**Problem details:** Look below for the lines from the one with "U2: NOR (in" to the one with "R104: 820 (GND, N_2) -> 820 (5V, N_2)", and copy exactly those lines, both ends included.
··· Given data
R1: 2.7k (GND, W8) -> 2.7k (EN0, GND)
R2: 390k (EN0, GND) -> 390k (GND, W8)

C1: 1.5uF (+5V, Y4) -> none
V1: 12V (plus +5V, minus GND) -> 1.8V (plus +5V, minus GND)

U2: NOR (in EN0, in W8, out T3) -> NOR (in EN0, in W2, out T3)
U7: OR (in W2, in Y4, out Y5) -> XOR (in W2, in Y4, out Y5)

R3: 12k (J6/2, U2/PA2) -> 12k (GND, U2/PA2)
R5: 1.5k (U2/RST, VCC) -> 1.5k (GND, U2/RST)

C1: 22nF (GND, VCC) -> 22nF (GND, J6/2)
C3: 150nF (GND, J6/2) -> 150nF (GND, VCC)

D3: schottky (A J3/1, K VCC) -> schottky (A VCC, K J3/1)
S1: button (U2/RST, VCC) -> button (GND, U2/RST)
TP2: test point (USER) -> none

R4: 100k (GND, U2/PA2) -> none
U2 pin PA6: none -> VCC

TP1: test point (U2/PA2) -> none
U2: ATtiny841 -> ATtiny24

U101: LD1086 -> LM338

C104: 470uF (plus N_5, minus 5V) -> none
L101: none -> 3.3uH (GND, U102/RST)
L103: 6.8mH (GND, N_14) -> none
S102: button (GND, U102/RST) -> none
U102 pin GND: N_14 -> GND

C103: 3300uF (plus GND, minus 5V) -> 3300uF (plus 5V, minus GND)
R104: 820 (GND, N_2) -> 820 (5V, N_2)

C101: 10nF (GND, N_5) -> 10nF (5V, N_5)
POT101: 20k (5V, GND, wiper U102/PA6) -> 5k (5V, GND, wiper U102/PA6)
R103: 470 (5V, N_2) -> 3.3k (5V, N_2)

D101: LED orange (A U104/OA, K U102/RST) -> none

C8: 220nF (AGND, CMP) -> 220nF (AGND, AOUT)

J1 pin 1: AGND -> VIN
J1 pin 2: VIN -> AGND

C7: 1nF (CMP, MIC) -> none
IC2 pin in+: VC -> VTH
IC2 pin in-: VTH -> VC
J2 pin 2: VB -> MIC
······
**Expected answer:**
U2: NOR (in EN0, in W8, out T3) -> NOR (in EN0, in W2, out T3)
U7: OR (in W2, in Y4, out Y5) -> XOR (in W2, in Y4, out Y5)

R3: 12k (J6/2, U2/PA2) -> 12k (GND, U2/PA2)
R5: 1.5k (U2/RST, VCC) -> 1.5k (GND, U2/RST)

C1: 22nF (GND, VCC) -> 22nF (GND, J6/2)
C3: 150nF (GND, J6/2) -> 150nF (GND, VCC)

D3: schottky (A J3/1, K VCC) -> schottky (A VCC, K J3/1)
S1: button (U2/RST, VCC) -> button (GND, U2/RST)
TP2: test point (USER) -> none

R4: 100k (GND, U2/PA2) -> none
U2 pin PA6: none -> VCC

TP1: test point (U2/PA2) -> none
U2: ATtiny841 -> ATtiny24

U101: LD1086 -> LM338

C104: 470uF (plus N_5, minus 5V) -> none
L101: none -> 3.3uH (GND, U102/RST)
L103: 6.8mH (GND, N_14) -> none
S102: button (GND, U102/RST) -> none
U102 pin GND: N_14 -> GND

C103: 3300uF (plus GND, minus 5V) -> 3300uF (plus 5V, minus GND)
R104: 820 (GND, N_2) -> 820 (5V, N_2)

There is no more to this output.